## Task prompt
The answer must consist of every line in the data that contains "tile".

## Exercise data
════════
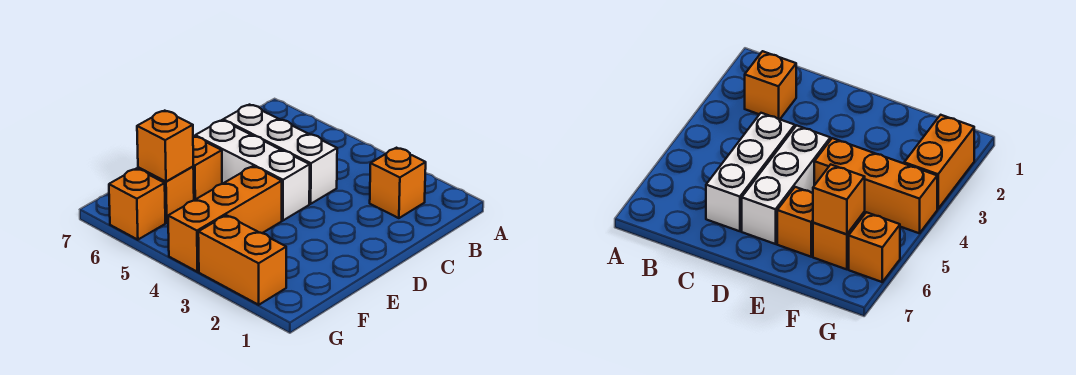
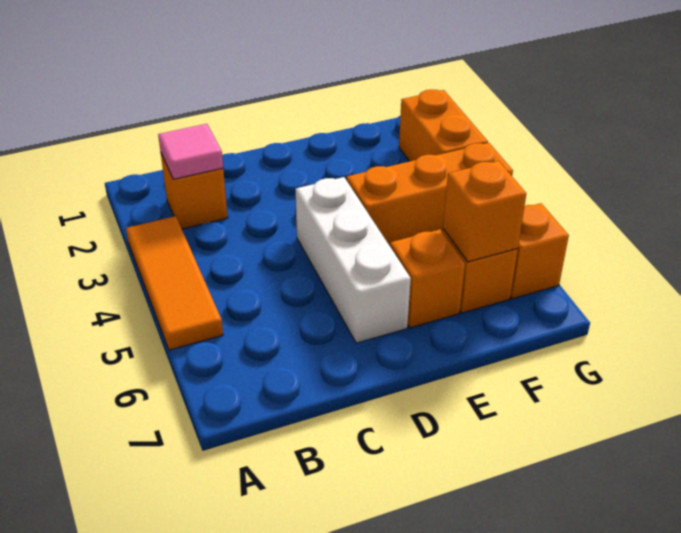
none -> orange tile A3:A5 level 1
none -> pink tile B2 level 2
white brick C4:C6 level 1 -> none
════════
## Response below
none -> orange tile A3:A5 level 1
none -> pink tile B2 level 2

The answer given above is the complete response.